What is needed: Search the entries below for the word "blue" and copy each line that has it.

Coordinate change listings:
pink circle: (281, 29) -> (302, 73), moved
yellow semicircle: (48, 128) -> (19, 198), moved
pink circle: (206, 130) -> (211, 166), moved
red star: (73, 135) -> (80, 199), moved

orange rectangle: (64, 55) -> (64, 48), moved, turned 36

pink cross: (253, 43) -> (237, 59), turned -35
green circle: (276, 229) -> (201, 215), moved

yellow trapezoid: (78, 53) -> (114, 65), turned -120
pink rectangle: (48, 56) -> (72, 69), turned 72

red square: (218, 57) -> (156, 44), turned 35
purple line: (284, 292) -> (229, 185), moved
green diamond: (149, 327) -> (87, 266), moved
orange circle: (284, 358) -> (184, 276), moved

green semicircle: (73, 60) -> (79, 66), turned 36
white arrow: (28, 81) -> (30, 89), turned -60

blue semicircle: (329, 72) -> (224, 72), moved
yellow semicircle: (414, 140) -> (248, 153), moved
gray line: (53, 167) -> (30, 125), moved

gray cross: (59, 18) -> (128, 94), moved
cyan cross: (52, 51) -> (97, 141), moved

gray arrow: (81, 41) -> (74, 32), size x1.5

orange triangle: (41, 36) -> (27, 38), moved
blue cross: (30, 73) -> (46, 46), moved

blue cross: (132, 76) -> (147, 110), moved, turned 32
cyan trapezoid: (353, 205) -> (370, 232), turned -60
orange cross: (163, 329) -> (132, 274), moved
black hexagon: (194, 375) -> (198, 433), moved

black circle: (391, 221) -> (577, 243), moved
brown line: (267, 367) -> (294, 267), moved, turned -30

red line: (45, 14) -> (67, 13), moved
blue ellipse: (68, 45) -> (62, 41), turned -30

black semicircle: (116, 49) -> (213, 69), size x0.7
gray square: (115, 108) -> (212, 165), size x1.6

Exercise response:
blue semicircle: (329, 72) -> (224, 72), moved
blue cross: (30, 73) -> (46, 46), moved
blue cross: (132, 76) -> (147, 110), moved, turned 32
blue ellipse: (68, 45) -> (62, 41), turned -30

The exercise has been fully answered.